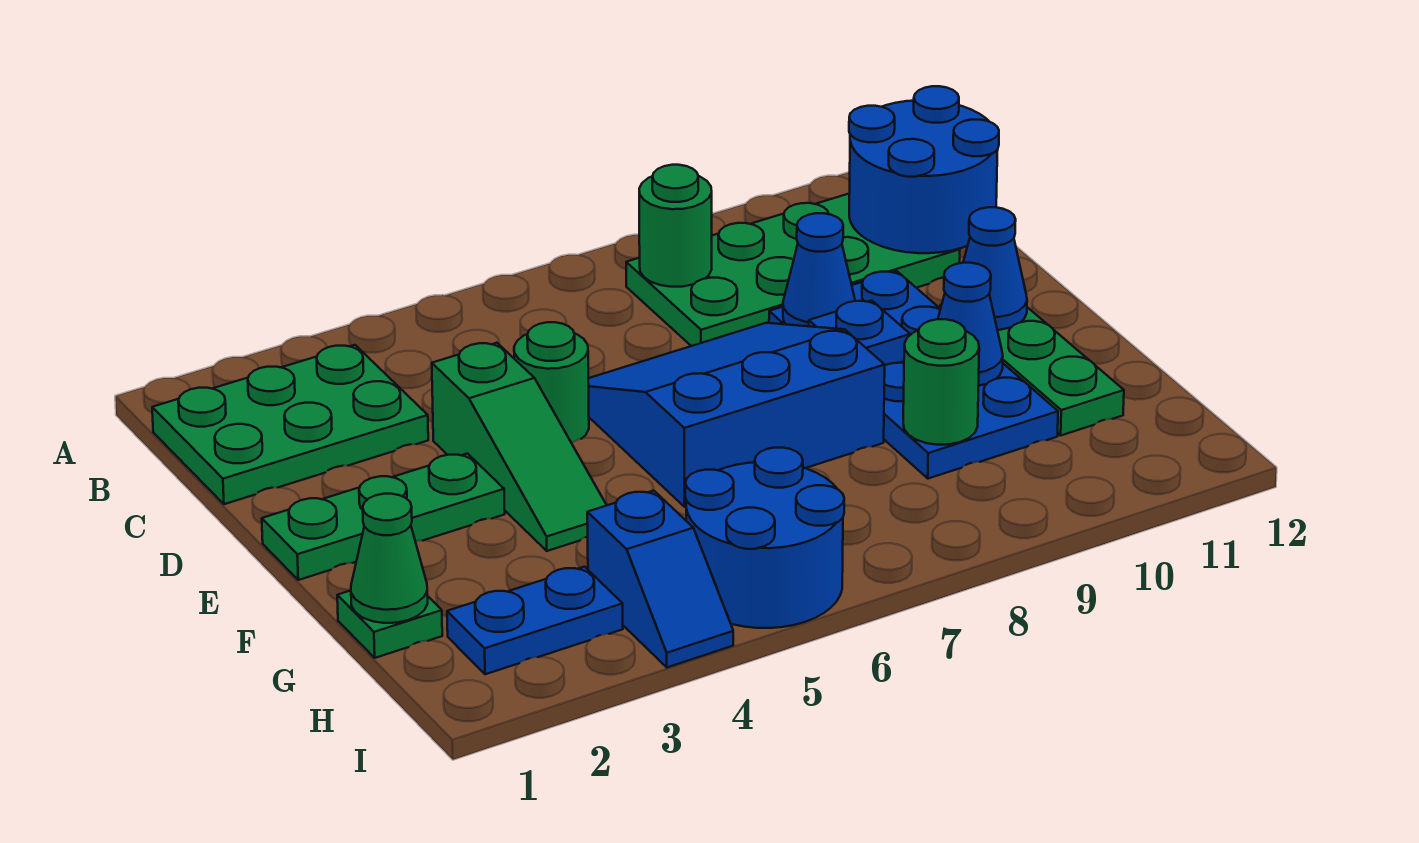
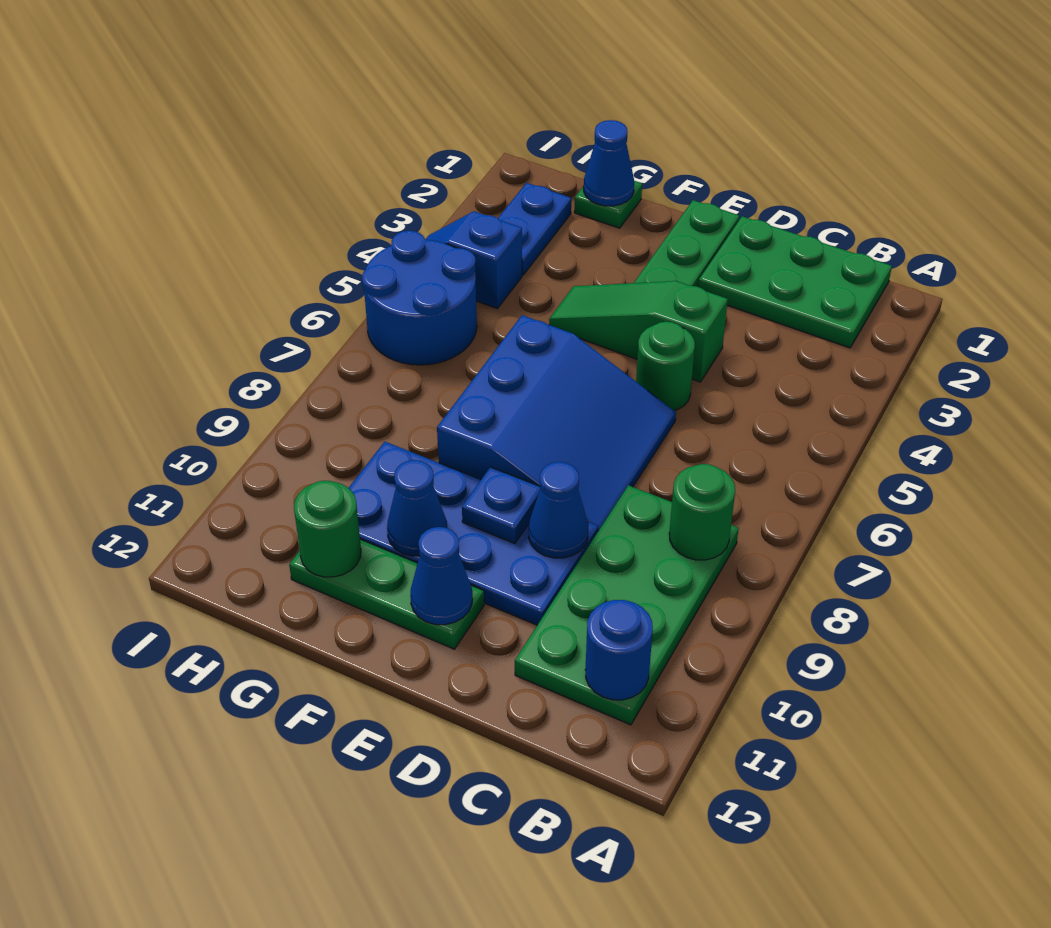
green plate B1:C3 level 1 -> green plate B1:D2 level 1
blue round brick B11:C12 level 2 -> blue round brick B11 level 2
green cone G1 level 2 -> blue cone G1 level 2
green round brick G9 level 2 -> green round brick G11 level 2

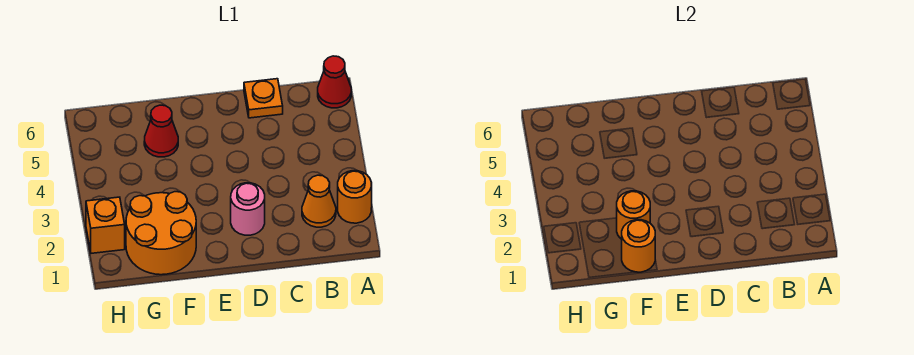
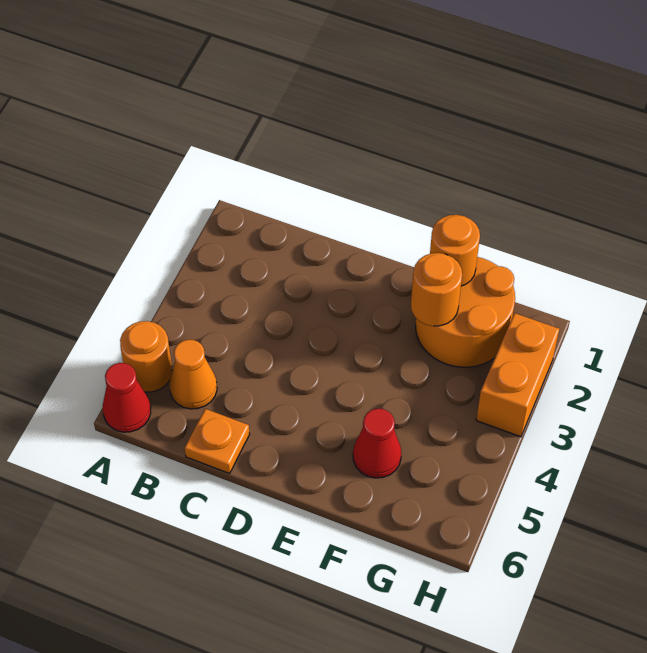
orange round brick A2 level 1 -> orange round brick A5 level 1
orange cone B2 level 1 -> orange cone B5 level 1
pink round brick D2 level 1 -> none
orange brick H2 level 1 -> orange brick H2:H3 level 1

________________________________________

> **REQUIREMENT**: Return all lines from the material that contain "orange".

> **SOLUTION**:
orange round brick A2 level 1 -> orange round brick A5 level 1
orange cone B2 level 1 -> orange cone B5 level 1
orange brick H2 level 1 -> orange brick H2:H3 level 1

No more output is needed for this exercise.